START EXERCISE DATA
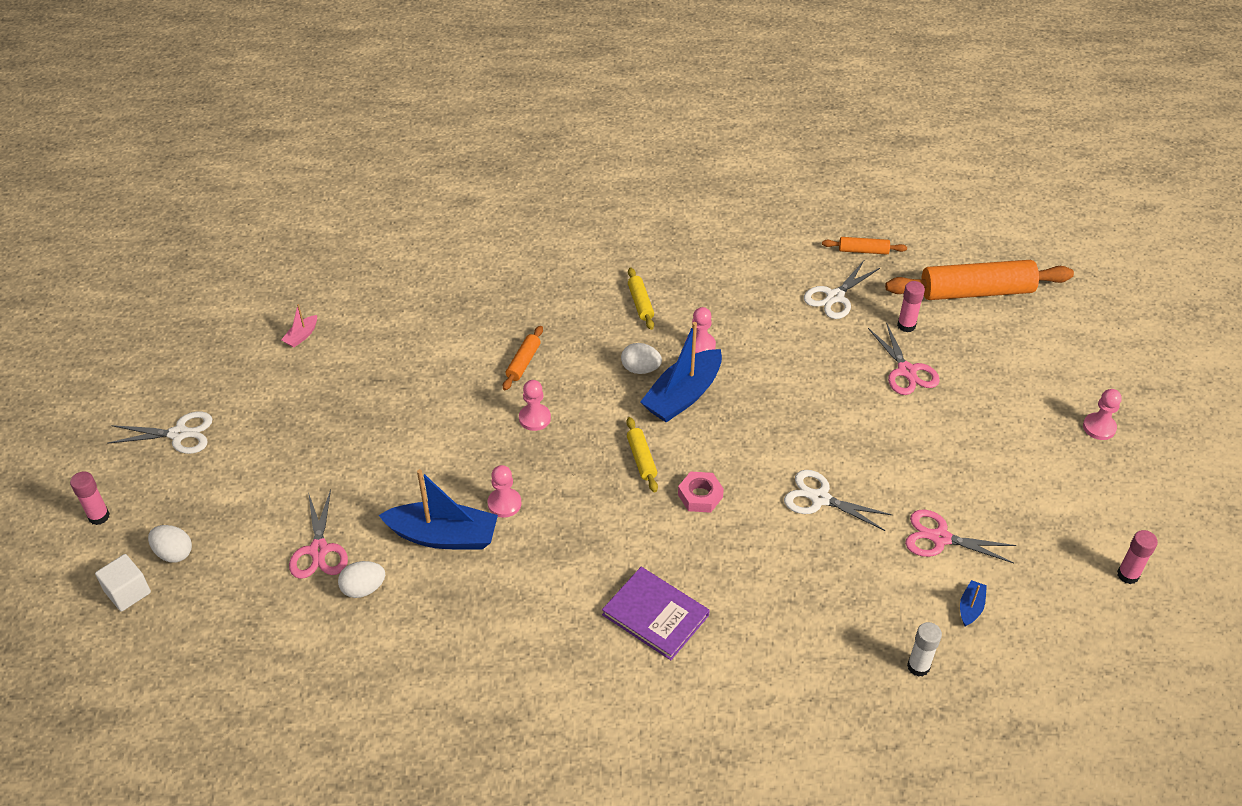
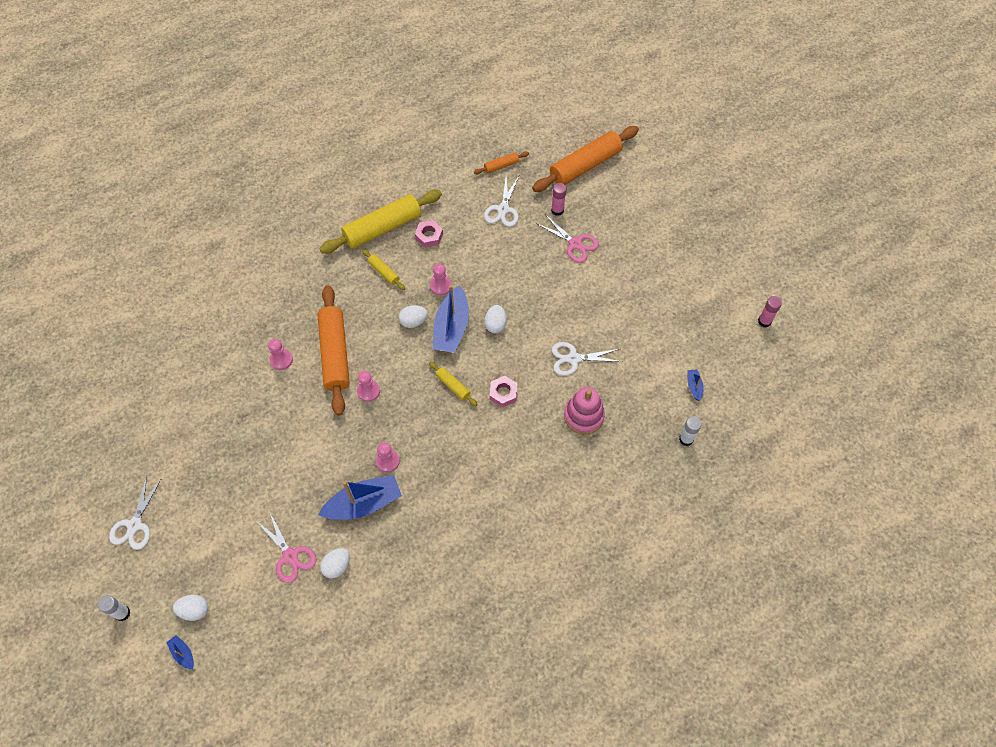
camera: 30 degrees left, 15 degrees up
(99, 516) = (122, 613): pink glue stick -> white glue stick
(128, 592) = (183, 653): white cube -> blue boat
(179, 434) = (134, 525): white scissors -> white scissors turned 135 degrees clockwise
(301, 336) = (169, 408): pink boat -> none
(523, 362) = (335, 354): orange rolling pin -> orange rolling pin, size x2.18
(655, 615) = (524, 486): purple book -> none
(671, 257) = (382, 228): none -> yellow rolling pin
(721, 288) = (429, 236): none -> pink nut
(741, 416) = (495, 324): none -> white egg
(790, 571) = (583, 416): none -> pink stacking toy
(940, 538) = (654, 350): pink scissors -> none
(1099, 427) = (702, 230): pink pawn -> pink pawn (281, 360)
END EXERCISE DATA
(BRIEF):
Every record above should be set down exactly, with the pictures left out.

(RESPONSE TO THE TASK):
camera: 30 degrees left, 15 degrees up
(99, 516) = (122, 613): pink glue stick -> white glue stick
(128, 592) = (183, 653): white cube -> blue boat
(179, 434) = (134, 525): white scissors -> white scissors turned 135 degrees clockwise
(301, 336) = (169, 408): pink boat -> none
(523, 362) = (335, 354): orange rolling pin -> orange rolling pin, size x2.18
(655, 615) = (524, 486): purple book -> none
(671, 257) = (382, 228): none -> yellow rolling pin
(721, 288) = (429, 236): none -> pink nut
(741, 416) = (495, 324): none -> white egg
(790, 571) = (583, 416): none -> pink stacking toy
(940, 538) = (654, 350): pink scissors -> none
(1099, 427) = (702, 230): pink pawn -> pink pawn (281, 360)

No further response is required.